**Working data**:
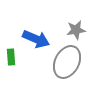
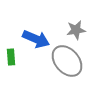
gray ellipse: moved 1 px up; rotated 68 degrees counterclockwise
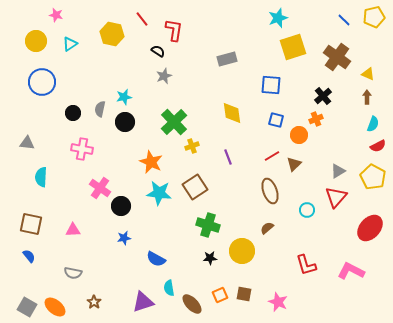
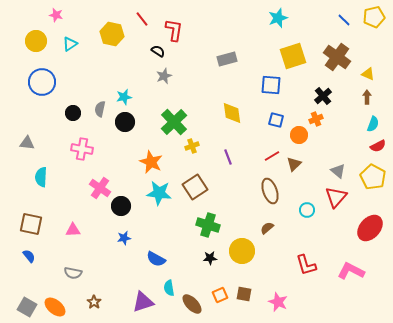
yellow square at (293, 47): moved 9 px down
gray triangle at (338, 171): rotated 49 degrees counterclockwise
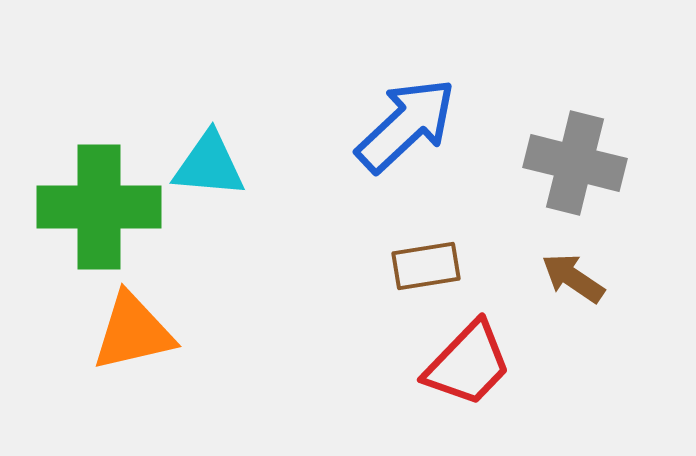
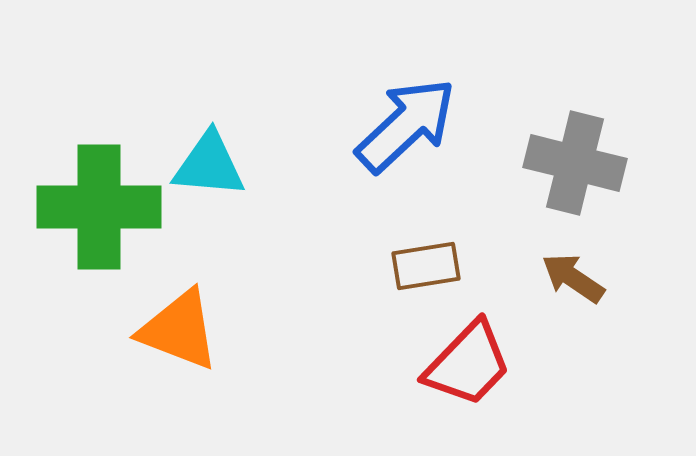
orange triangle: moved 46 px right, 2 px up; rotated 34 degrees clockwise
---
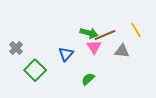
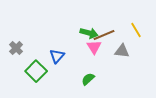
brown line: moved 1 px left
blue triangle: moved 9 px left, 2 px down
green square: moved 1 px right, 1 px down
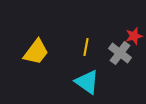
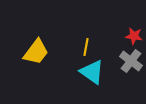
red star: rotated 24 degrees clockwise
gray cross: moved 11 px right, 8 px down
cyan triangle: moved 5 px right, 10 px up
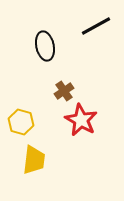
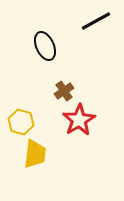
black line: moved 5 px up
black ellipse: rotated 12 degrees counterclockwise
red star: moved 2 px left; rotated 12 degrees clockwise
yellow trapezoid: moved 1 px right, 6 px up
==
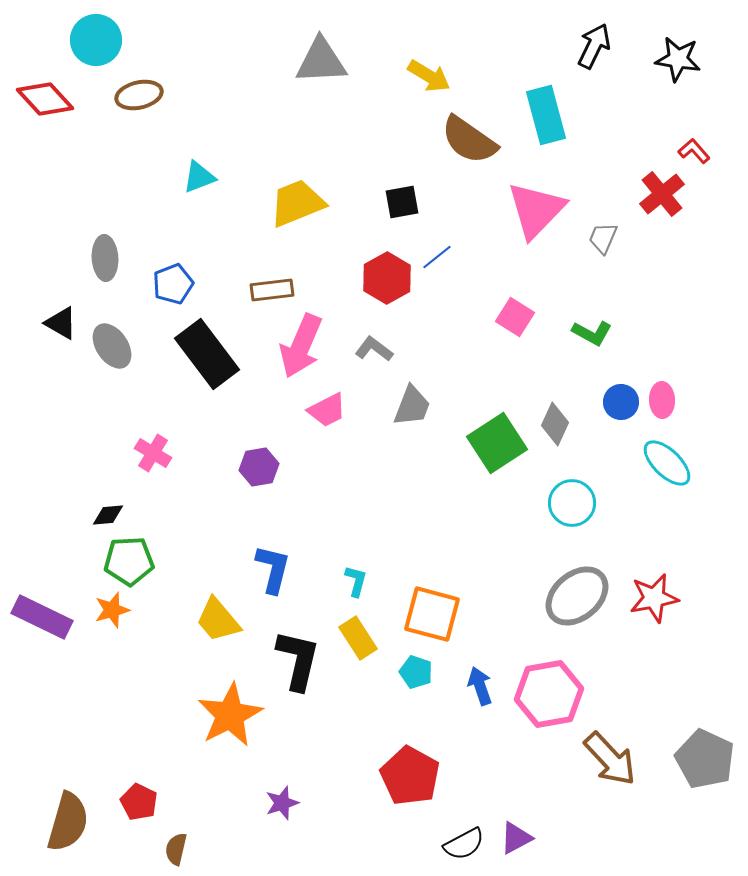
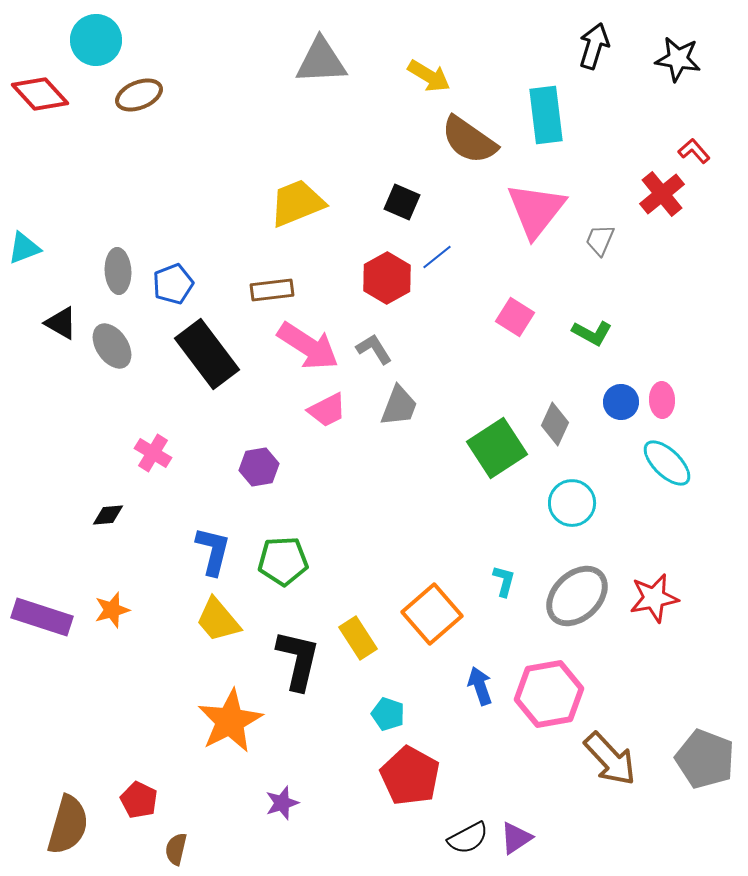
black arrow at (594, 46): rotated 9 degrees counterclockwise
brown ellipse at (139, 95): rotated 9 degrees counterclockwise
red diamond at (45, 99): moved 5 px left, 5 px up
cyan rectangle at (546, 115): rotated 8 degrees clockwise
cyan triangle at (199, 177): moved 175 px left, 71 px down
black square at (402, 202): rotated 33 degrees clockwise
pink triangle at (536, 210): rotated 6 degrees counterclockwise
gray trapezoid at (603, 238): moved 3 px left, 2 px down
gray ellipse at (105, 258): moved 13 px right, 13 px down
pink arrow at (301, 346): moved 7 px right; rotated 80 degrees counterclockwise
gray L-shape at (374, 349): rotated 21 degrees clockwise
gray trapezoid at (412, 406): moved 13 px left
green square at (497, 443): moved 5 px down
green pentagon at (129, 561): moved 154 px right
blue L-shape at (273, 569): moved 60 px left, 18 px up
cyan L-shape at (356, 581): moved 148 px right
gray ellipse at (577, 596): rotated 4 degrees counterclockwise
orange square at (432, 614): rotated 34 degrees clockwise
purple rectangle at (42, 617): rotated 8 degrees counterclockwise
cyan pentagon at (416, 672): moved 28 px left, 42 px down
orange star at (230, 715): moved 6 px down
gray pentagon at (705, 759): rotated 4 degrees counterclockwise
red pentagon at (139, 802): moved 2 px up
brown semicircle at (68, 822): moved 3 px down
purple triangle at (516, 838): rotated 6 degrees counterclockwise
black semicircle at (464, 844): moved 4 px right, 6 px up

**Exercise**: Rewrite the records above as a Markdown table with the columns Row and Record, starting at the line that contains "yellow square at (293, 47): moved 9 px down" and ending at the line that contains "gray triangle at". Number each line and leave out any blank lines.

**Worked answer**:
| Row | Record |
|---|---|
| 1 | yellow square at (293, 47): moved 9 px down |
| 2 | gray triangle at (338, 171): rotated 49 degrees counterclockwise |